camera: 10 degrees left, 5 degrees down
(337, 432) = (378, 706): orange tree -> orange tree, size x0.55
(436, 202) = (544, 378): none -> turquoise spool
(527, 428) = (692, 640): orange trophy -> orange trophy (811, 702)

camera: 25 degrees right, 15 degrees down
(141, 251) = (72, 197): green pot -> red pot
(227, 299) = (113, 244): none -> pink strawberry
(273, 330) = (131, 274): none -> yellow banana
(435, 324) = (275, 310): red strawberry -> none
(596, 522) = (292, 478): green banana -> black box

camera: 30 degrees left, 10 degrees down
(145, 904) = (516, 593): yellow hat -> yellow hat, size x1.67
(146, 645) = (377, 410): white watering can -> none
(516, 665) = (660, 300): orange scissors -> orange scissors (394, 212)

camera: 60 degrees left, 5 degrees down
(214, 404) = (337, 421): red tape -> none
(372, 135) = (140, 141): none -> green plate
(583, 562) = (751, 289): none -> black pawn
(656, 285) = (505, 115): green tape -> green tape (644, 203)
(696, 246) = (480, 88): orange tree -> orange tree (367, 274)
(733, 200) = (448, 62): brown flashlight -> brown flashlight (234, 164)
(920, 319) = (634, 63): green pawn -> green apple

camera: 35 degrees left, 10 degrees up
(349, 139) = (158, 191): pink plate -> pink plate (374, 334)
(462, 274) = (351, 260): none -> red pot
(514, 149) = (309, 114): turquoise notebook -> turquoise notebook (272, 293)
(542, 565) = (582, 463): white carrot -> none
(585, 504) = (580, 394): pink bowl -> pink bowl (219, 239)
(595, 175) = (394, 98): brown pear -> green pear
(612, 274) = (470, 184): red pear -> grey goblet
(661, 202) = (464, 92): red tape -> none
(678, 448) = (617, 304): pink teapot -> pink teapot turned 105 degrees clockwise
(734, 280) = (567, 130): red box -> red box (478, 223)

______________________________

▶ [Task description]: Would you give the number of lines above that hold "left"? Only the number is needed.

▶ [Task response]: 4